_THE TASK_. Turn the lines below into a JSON list of strings, with one string per line and blank lines omitted. Leave the pictures out.

··· ENTRIES SHOWN ···

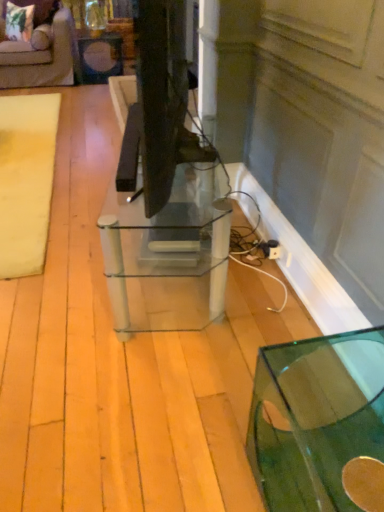
The height and width of the screenshot is (512, 384). Describe the element at coordinates (100, 57) in the screenshot. I see `matte black side table at upper left` at that location.

The width and height of the screenshot is (384, 512). Find the location of `transparent glass table at lower right, acting as the 2th table starting from the left`. transparent glass table at lower right, acting as the 2th table starting from the left is located at coordinates (315, 418).

Identify the location of matte black side table at upper left. (100, 57).

From the image's perspective, is clear glass table at center, arranged as the first table when viewed from the left, located beneath matte black side table at upper left?

Indeed, from the image's perspective, clear glass table at center, arranged as the first table when viewed from the left, is shown beneath matte black side table at upper left.

Is matte black side table at upper left located within clear glass table at center, which ranks as the first table in top-to-bottom order?

No, matte black side table at upper left is located outside of clear glass table at center, which ranks as the first table in top-to-bottom order.

Is clear glass table at center, arranged as the first table when viewed from the left, thinner than matte black side table at upper left?

Indeed, clear glass table at center, arranged as the first table when viewed from the left, has a lesser width compared to matte black side table at upper left.

From a real-world perspective, which object rests below the other?

In real-world perspective, matte black side table at upper left is lower.

Is clear glass table at center, arranged as the second table when viewed from the front, positioned with its back to beige fabric mat at left?

clear glass table at center, arranged as the second table when viewed from the front, does not have its back to beige fabric mat at left.

From the picture: Can you see clear glass table at center, which ranks as the first table in top-to-bottom order, touching beige fabric mat at left?

clear glass table at center, which ranks as the first table in top-to-bottom order, is not next to beige fabric mat at left, and they're not touching.

Consider the image. Is beige fabric mat at left surrounded by clear glass table at center, arranged as the second table when viewed from the front?

Actually, beige fabric mat at left is outside clear glass table at center, arranged as the second table when viewed from the front.

Is clear glass table at center, marked as the second table in a right-to-left arrangement, in front of beige fabric mat at left?

Yes, clear glass table at center, marked as the second table in a right-to-left arrangement, is closer to the camera.

Which object is more forward, transparent glass table at lower right, acting as the 2th table starting from the left, or matte black side table at upper left?

Positioned in front is transparent glass table at lower right, acting as the 2th table starting from the left.

Measure the distance from transparent glass table at lower right, the 2th table positioned from the top, to matte black side table at upper left.

transparent glass table at lower right, the 2th table positioned from the top, is 4.51 meters from matte black side table at upper left.

From the image's perspective, is transparent glass table at lower right, marked as the 1th table in a front-to-back arrangement, above matte black side table at upper left?

No, from the image's perspective, transparent glass table at lower right, marked as the 1th table in a front-to-back arrangement, is not on top of matte black side table at upper left.

Is matte black side table at upper left at the back of transparent glass table at lower right, the 2th table positioned from the top?

transparent glass table at lower right, the 2th table positioned from the top, is not turned away from matte black side table at upper left.

Does matte black side table at upper left turn towards clear glass table at center, arranged as the first table when viewed from the left?

Yes, matte black side table at upper left faces towards clear glass table at center, arranged as the first table when viewed from the left.

Is point (98, 60) positioned before point (176, 273)?

No, it is not.

The width and height of the screenshot is (384, 512). Find the location of `table that is the 2nd one above the matte black side table at upper left (from a real-world perspective)`. table that is the 2nd one above the matte black side table at upper left (from a real-world perspective) is located at coordinates (167, 256).

This screenshot has height=512, width=384. Identify the location of side table behind the beige fabric mat at left. (100, 57).

Can you confirm if matte black side table at upper left is positioned to the right of beige fabric mat at left?

Yes.

Considering the sizes of objects matte black side table at upper left and beige fabric mat at left in the image provided, who is wider, matte black side table at upper left or beige fabric mat at left?

With larger width is beige fabric mat at left.

Is matte black side table at upper left in front of beige fabric mat at left?

No, it is behind beige fabric mat at left.

Does velvet beige sofa at upper left touch matte black side table at upper left?

No, velvet beige sofa at upper left is not beside matte black side table at upper left.

Does velvet beige sofa at upper left lie in front of matte black side table at upper left?

Yes, it is in front of matte black side table at upper left.

The image size is (384, 512). What are the coordinates of `side table below the velvet beige sofa at upper left (from the image's perspective)` in the screenshot? It's located at (100, 57).

Is velvet beige sofa at upper left positioned with its back to matte black side table at upper left?

No, velvet beige sofa at upper left is not facing the opposite direction of matte black side table at upper left.

Can you tell me how much velvet beige sofa at upper left and transparent glass table at lower right, arranged as the first table when viewed from the right, differ in facing direction?

89.6 degrees.

Between velvet beige sofa at upper left and transparent glass table at lower right, the 2th table positioned from the top, which one has larger size?

velvet beige sofa at upper left is bigger.

Which object is thinner, velvet beige sofa at upper left or transparent glass table at lower right, arranged as the first table when viewed from the right?

With smaller width is transparent glass table at lower right, arranged as the first table when viewed from the right.

Would you say velvet beige sofa at upper left contains transparent glass table at lower right, the 2th table positioned from the top?

Actually, transparent glass table at lower right, the 2th table positioned from the top, is outside velvet beige sofa at upper left.

This screenshot has height=512, width=384. In order to click on side table lying on the left of clear glass table at center, which ranks as the first table in top-to-bottom order in this screenshot , I will do `click(100, 57)`.

This screenshot has height=512, width=384. Identify the location of the 2nd table directly above the beige fabric mat at left (from a real-world perspective). (167, 256).

Estimate the real-world distances between objects in this image. Which object is closer to transparent glass table at lower right, arranged as the 1th table when ordered from the bottom, clear glass table at center, marked as the second table in a right-to-left arrangement, or velvet beige sofa at upper left?

clear glass table at center, marked as the second table in a right-to-left arrangement, is closer to transparent glass table at lower right, arranged as the 1th table when ordered from the bottom.

Estimate the real-world distances between objects in this image. Which object is closer to transparent glass table at lower right, arranged as the first table when viewed from the right, matte black side table at upper left or velvet beige sofa at upper left?

matte black side table at upper left is closer to transparent glass table at lower right, arranged as the first table when viewed from the right.

Considering their positions, is clear glass table at center, arranged as the second table when viewed from the front, positioned further to velvet beige sofa at upper left than matte black side table at upper left?

The object further to velvet beige sofa at upper left is clear glass table at center, arranged as the second table when viewed from the front.

Which object lies further to the anchor point matte black side table at upper left, beige fabric mat at left or velvet beige sofa at upper left?

The object further to matte black side table at upper left is beige fabric mat at left.

Estimate the real-world distances between objects in this image. Which object is further from beige fabric mat at left, clear glass table at center, which ranks as the first table in top-to-bottom order, or matte black side table at upper left?

Among the two, matte black side table at upper left is located further to beige fabric mat at left.

Estimate the real-world distances between objects in this image. Which object is further from beige fabric mat at left, matte black side table at upper left or clear glass table at center, which ranks as the first table in top-to-bottom order?

Among the two, matte black side table at upper left is located further to beige fabric mat at left.

Looking at this image, estimate the real-world distances between objects in this image. Which object is closer to matte black side table at upper left, clear glass table at center, arranged as the second table when viewed from the front, or transparent glass table at lower right, marked as the second table in a back-to-front arrangement?

The object closer to matte black side table at upper left is clear glass table at center, arranged as the second table when viewed from the front.

Looking at the image, which one is located closer to beige fabric mat at left, transparent glass table at lower right, the 2th table positioned from the top, or velvet beige sofa at upper left?

velvet beige sofa at upper left is closer to beige fabric mat at left.

Identify the location of table between transparent glass table at lower right, acting as the 2th table starting from the left, and matte black side table at upper left from front to back. The width and height of the screenshot is (384, 512). (167, 256).

Find the location of a particular element. furniture located between clear glass table at center, marked as the second table in a right-to-left arrangement, and matte black side table at upper left in the depth direction is located at coordinates (42, 56).

Locate an element on the screen. furniture between beige fabric mat at left and matte black side table at upper left in the front-back direction is located at coordinates (42, 56).

At what (x,y) coordinates should I click in order to perform the action: click on furniture between transparent glass table at lower right, acting as the 2th table starting from the left, and matte black side table at upper left, along the z-axis. Please return your answer as a coordinate pair (x, y). The image size is (384, 512). Looking at the image, I should click on (42, 56).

···

_SOLUTION TO THE EXERCISE_.
[
  "The height and width of the screenshot is (512, 384). Describe the element at coordinates (100, 57) in the screenshot. I see `matte black side table at upper left` at that location.",
  "The width and height of the screenshot is (384, 512). Find the location of `transparent glass table at lower right, acting as the 2th table starting from the left`. transparent glass table at lower right, acting as the 2th table starting from the left is located at coordinates (315, 418).",
  "Identify the location of matte black side table at upper left. (100, 57).",
  "From the image's perspective, is clear glass table at center, arranged as the first table when viewed from the left, located beneath matte black side table at upper left?",
  "Indeed, from the image's perspective, clear glass table at center, arranged as the first table when viewed from the left, is shown beneath matte black side table at upper left.",
  "Is matte black side table at upper left located within clear glass table at center, which ranks as the first table in top-to-bottom order?",
  "No, matte black side table at upper left is located outside of clear glass table at center, which ranks as the first table in top-to-bottom order.",
  "Is clear glass table at center, arranged as the first table when viewed from the left, thinner than matte black side table at upper left?",
  "Indeed, clear glass table at center, arranged as the first table when viewed from the left, has a lesser width compared to matte black side table at upper left.",
  "From a real-world perspective, which object rests below the other?",
  "In real-world perspective, matte black side table at upper left is lower.",
  "Is clear glass table at center, arranged as the second table when viewed from the front, positioned with its back to beige fabric mat at left?",
  "clear glass table at center, arranged as the second table when viewed from the front, does not have its back to beige fabric mat at left.",
  "From the picture: Can you see clear glass table at center, which ranks as the first table in top-to-bottom order, touching beige fabric mat at left?",
  "clear glass table at center, which ranks as the first table in top-to-bottom order, is not next to beige fabric mat at left, and they're not touching.",
  "Consider the image. Is beige fabric mat at left surrounded by clear glass table at center, arranged as the second table when viewed from the front?",
  "Actually, beige fabric mat at left is outside clear glass table at center, arranged as the second table when viewed from the front.",
  "Is clear glass table at center, marked as the second table in a right-to-left arrangement, in front of beige fabric mat at left?",
  "Yes, clear glass table at center, marked as the second table in a right-to-left arrangement, is closer to the camera.",
  "Which object is more forward, transparent glass table at lower right, acting as the 2th table starting from the left, or matte black side table at upper left?",
  "Positioned in front is transparent glass table at lower right, acting as the 2th table starting from the left.",
  "Measure the distance from transparent glass table at lower right, the 2th table positioned from the top, to matte black side table at upper left.",
  "transparent glass table at lower right, the 2th table positioned from the top, is 4.51 meters from matte black side table at upper left.",
  "From the image's perspective, is transparent glass table at lower right, marked as the 1th table in a front-to-back arrangement, above matte black side table at upper left?",
  "No, from the image's perspective, transparent glass table at lower right, marked as the 1th table in a front-to-back arrangement, is not on top of matte black side table at upper left.",
  "Is matte black side table at upper left at the back of transparent glass table at lower right, the 2th table positioned from the top?",
  "transparent glass table at lower right, the 2th table positioned from the top, is not turned away from matte black side table at upper left.",
  "Does matte black side table at upper left turn towards clear glass table at center, arranged as the first table when viewed from the left?",
  "Yes, matte black side table at upper left faces towards clear glass table at center, arranged as the first table when viewed from the left.",
  "Is point (98, 60) positioned before point (176, 273)?",
  "No, it is not.",
  "The width and height of the screenshot is (384, 512). Find the location of `table that is the 2nd one above the matte black side table at upper left (from a real-world perspective)`. table that is the 2nd one above the matte black side table at upper left (from a real-world perspective) is located at coordinates (167, 256).",
  "This screenshot has height=512, width=384. Identify the location of side table behind the beige fabric mat at left. (100, 57).",
  "Can you confirm if matte black side table at upper left is positioned to the right of beige fabric mat at left?",
  "Yes.",
  "Considering the sizes of objects matte black side table at upper left and beige fabric mat at left in the image provided, who is wider, matte black side table at upper left or beige fabric mat at left?",
  "With larger width is beige fabric mat at left.",
  "Is matte black side table at upper left in front of beige fabric mat at left?",
  "No, it is behind beige fabric mat at left.",
  "Does velvet beige sofa at upper left touch matte black side table at upper left?",
  "No, velvet beige sofa at upper left is not beside matte black side table at upper left.",
  "Does velvet beige sofa at upper left lie in front of matte black side table at upper left?",
  "Yes, it is in front of matte black side table at upper left.",
  "The image size is (384, 512). What are the coordinates of `side table below the velvet beige sofa at upper left (from the image's perspective)` in the screenshot? It's located at (100, 57).",
  "Is velvet beige sofa at upper left positioned with its back to matte black side table at upper left?",
  "No, velvet beige sofa at upper left is not facing the opposite direction of matte black side table at upper left.",
  "Can you tell me how much velvet beige sofa at upper left and transparent glass table at lower right, arranged as the first table when viewed from the right, differ in facing direction?",
  "89.6 degrees.",
  "Between velvet beige sofa at upper left and transparent glass table at lower right, the 2th table positioned from the top, which one has larger size?",
  "velvet beige sofa at upper left is bigger.",
  "Which object is thinner, velvet beige sofa at upper left or transparent glass table at lower right, arranged as the first table when viewed from the right?",
  "With smaller width is transparent glass table at lower right, arranged as the first table when viewed from the right.",
  "Would you say velvet beige sofa at upper left contains transparent glass table at lower right, the 2th table positioned from the top?",
  "Actually, transparent glass table at lower right, the 2th table positioned from the top, is outside velvet beige sofa at upper left.",
  "This screenshot has height=512, width=384. In order to click on side table lying on the left of clear glass table at center, which ranks as the first table in top-to-bottom order in this screenshot , I will do `click(100, 57)`.",
  "This screenshot has height=512, width=384. Identify the location of the 2nd table directly above the beige fabric mat at left (from a real-world perspective). (167, 256).",
  "Estimate the real-world distances between objects in this image. Which object is closer to transparent glass table at lower right, arranged as the 1th table when ordered from the bottom, clear glass table at center, marked as the second table in a right-to-left arrangement, or velvet beige sofa at upper left?",
  "clear glass table at center, marked as the second table in a right-to-left arrangement, is closer to transparent glass table at lower right, arranged as the 1th table when ordered from the bottom.",
  "Estimate the real-world distances between objects in this image. Which object is closer to transparent glass table at lower right, arranged as the first table when viewed from the right, matte black side table at upper left or velvet beige sofa at upper left?",
  "matte black side table at upper left is closer to transparent glass table at lower right, arranged as the first table when viewed from the right.",
  "Considering their positions, is clear glass table at center, arranged as the second table when viewed from the front, positioned further to velvet beige sofa at upper left than matte black side table at upper left?",
  "The object further to velvet beige sofa at upper left is clear glass table at center, arranged as the second table when viewed from the front.",
  "Which object lies further to the anchor point matte black side table at upper left, beige fabric mat at left or velvet beige sofa at upper left?",
  "The object further to matte black side table at upper left is beige fabric mat at left.",
  "Estimate the real-world distances between objects in this image. Which object is further from beige fabric mat at left, clear glass table at center, which ranks as the first table in top-to-bottom order, or matte black side table at upper left?",
  "Among the two, matte black side table at upper left is located further to beige fabric mat at left.",
  "Estimate the real-world distances between objects in this image. Which object is further from beige fabric mat at left, matte black side table at upper left or clear glass table at center, which ranks as the first table in top-to-bottom order?",
  "Among the two, matte black side table at upper left is located further to beige fabric mat at left.",
  "Looking at this image, estimate the real-world distances between objects in this image. Which object is closer to matte black side table at upper left, clear glass table at center, arranged as the second table when viewed from the front, or transparent glass table at lower right, marked as the second table in a back-to-front arrangement?",
  "The object closer to matte black side table at upper left is clear glass table at center, arranged as the second table when viewed from the front.",
  "Looking at the image, which one is located closer to beige fabric mat at left, transparent glass table at lower right, the 2th table positioned from the top, or velvet beige sofa at upper left?",
  "velvet beige sofa at upper left is closer to beige fabric mat at left.",
  "Identify the location of table between transparent glass table at lower right, acting as the 2th table starting from the left, and matte black side table at upper left from front to back. The width and height of the screenshot is (384, 512). (167, 256).",
  "Find the location of a particular element. furniture located between clear glass table at center, marked as the second table in a right-to-left arrangement, and matte black side table at upper left in the depth direction is located at coordinates (42, 56).",
  "Locate an element on the screen. furniture between beige fabric mat at left and matte black side table at upper left in the front-back direction is located at coordinates (42, 56).",
  "At what (x,y) coordinates should I click in order to perform the action: click on furniture between transparent glass table at lower right, acting as the 2th table starting from the left, and matte black side table at upper left, along the z-axis. Please return your answer as a coordinate pair (x, y). The image size is (384, 512). Looking at the image, I should click on (42, 56)."
]